- **Prompt**: No picture belongs in the copy. Repeat each line below exactly.

- **Object boundary polygons**:

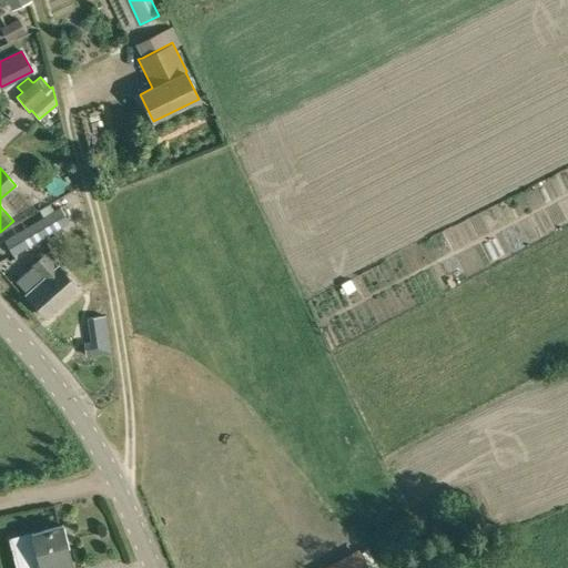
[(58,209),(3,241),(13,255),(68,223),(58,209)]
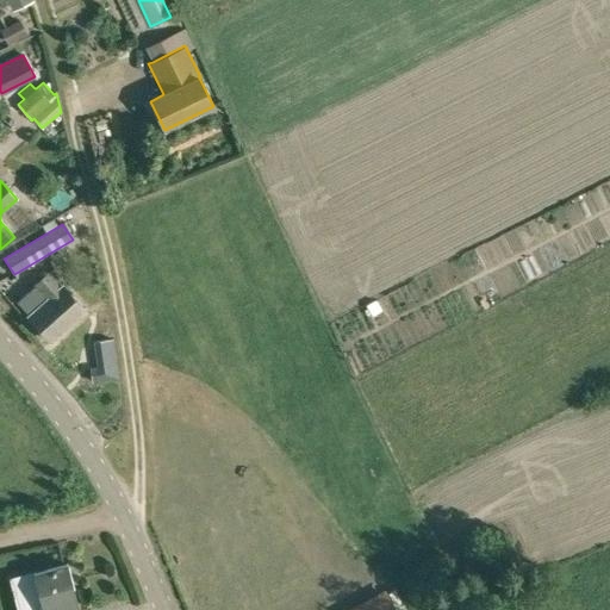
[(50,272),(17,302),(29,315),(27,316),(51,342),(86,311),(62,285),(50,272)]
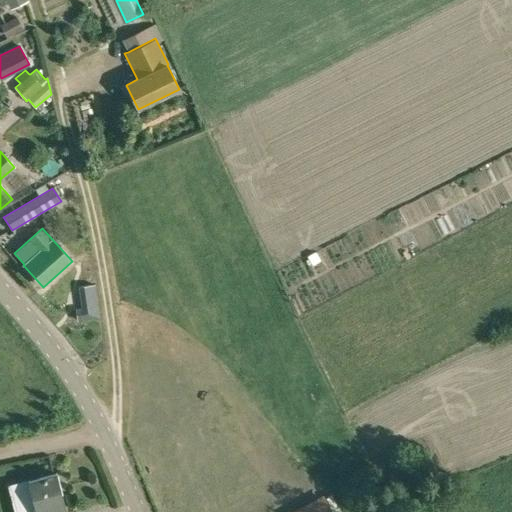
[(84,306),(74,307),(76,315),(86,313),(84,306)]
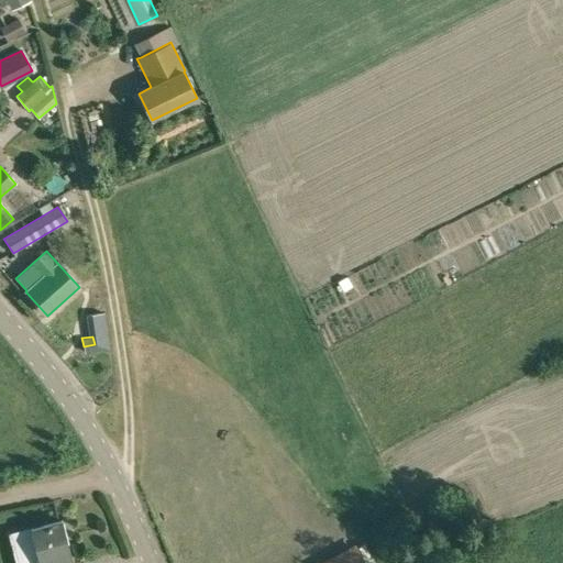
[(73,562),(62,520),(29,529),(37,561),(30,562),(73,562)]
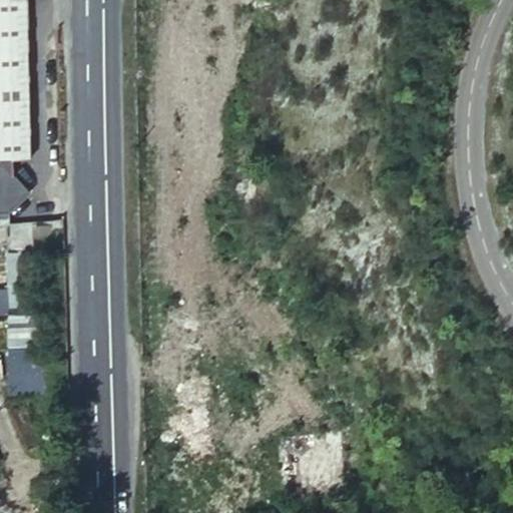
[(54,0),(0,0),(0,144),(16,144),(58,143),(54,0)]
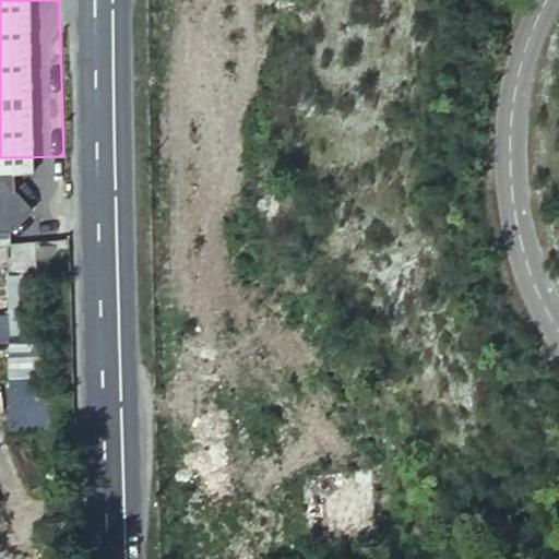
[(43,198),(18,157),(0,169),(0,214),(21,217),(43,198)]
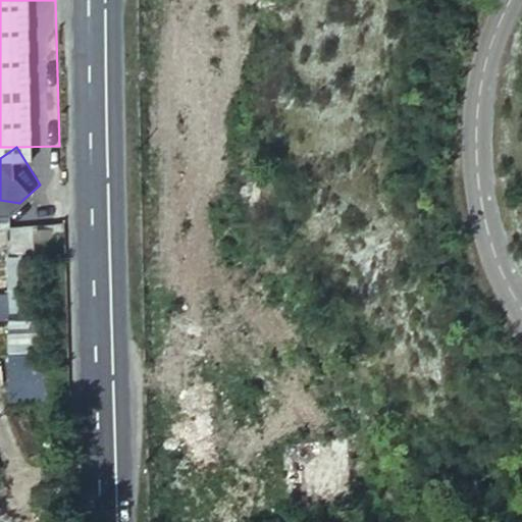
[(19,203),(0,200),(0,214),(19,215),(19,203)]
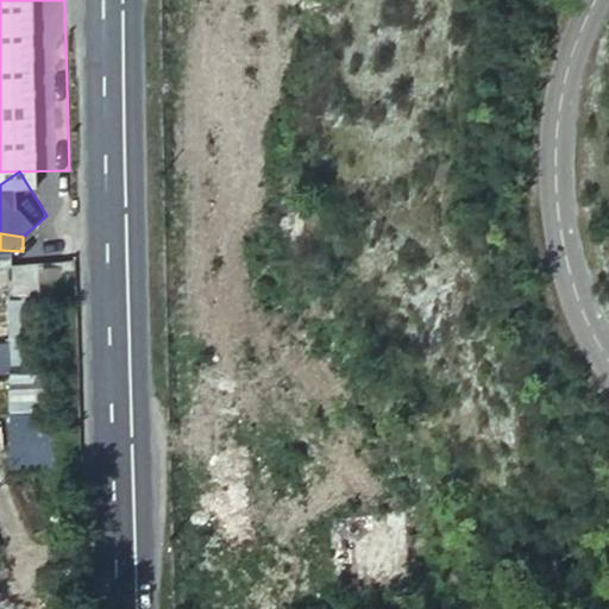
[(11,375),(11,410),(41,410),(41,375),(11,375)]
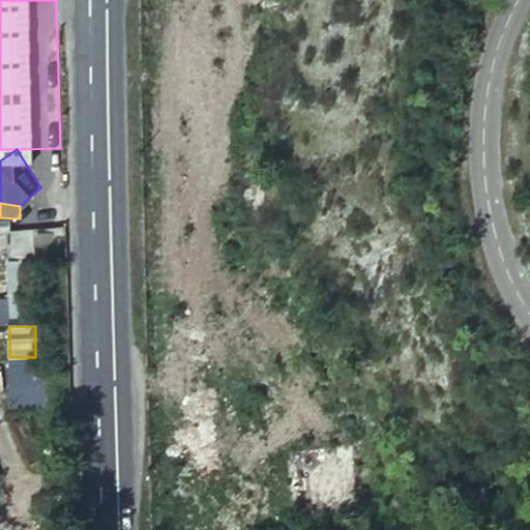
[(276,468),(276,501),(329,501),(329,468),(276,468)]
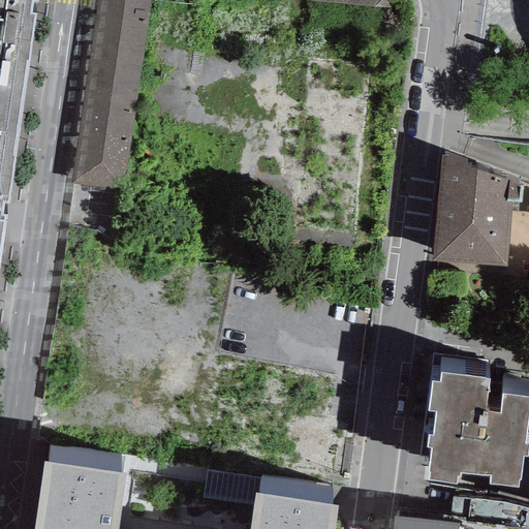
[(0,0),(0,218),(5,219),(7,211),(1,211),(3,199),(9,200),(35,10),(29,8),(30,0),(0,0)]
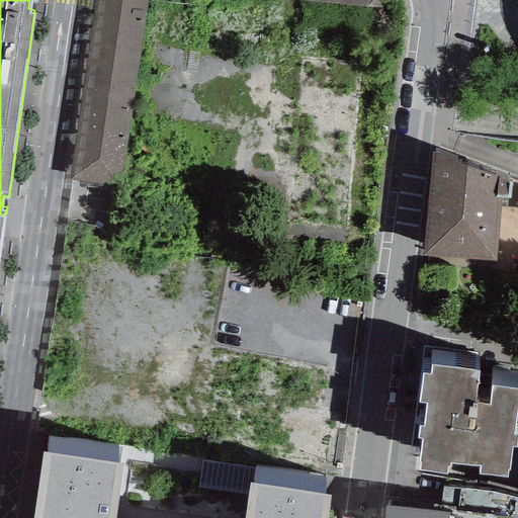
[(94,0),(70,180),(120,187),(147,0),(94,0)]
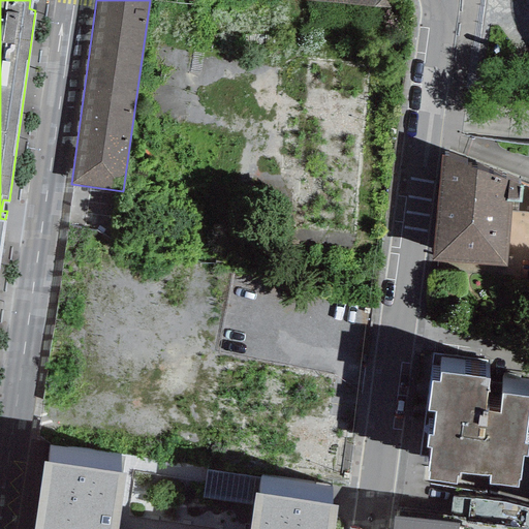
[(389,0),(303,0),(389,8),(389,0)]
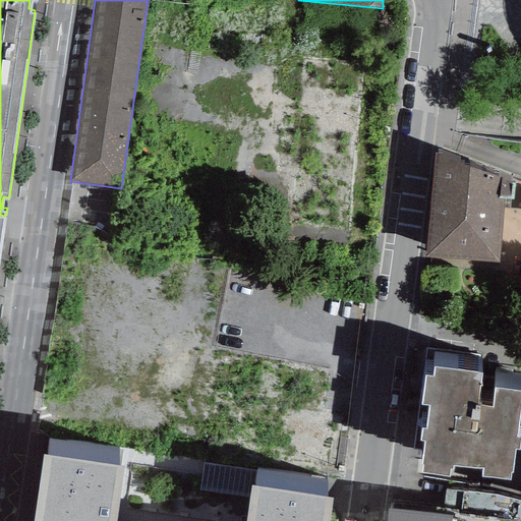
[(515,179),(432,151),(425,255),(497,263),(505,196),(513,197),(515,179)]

- **Problem solution**:
[(58,209),(3,241),(13,255),(68,223),(58,209)]
[(50,272),(17,302),(29,315),(27,316),(51,342),(86,311),(62,285),(50,272)]
[(84,306),(74,307),(76,315),(86,313),(84,306)]
[(73,562),(62,520),(29,529),(37,561),(30,562),(73,562)]
[(54,0),(0,0),(0,144),(16,144),(58,143),(54,0)]
[(43,198),(18,157),(0,169),(0,214),(21,217),(43,198)]
[(19,203),(0,200),(0,214),(19,215),(19,203)]
[(11,375),(11,410),(41,410),(41,375),(11,375)]
[(276,468),(276,501),(329,501),(329,468),(276,468)]
[(0,0),(0,218),(5,219),(7,211),(1,211),(3,199),(9,200),(35,10),(29,8),(30,0),(0,0)]
[(94,0),(70,180),(120,187),(147,0),(94,0)]
[(389,0),(303,0),(389,8),(389,0)]
[(515,179),(432,151),(425,255),(497,263),(505,196),(513,197),(515,179)]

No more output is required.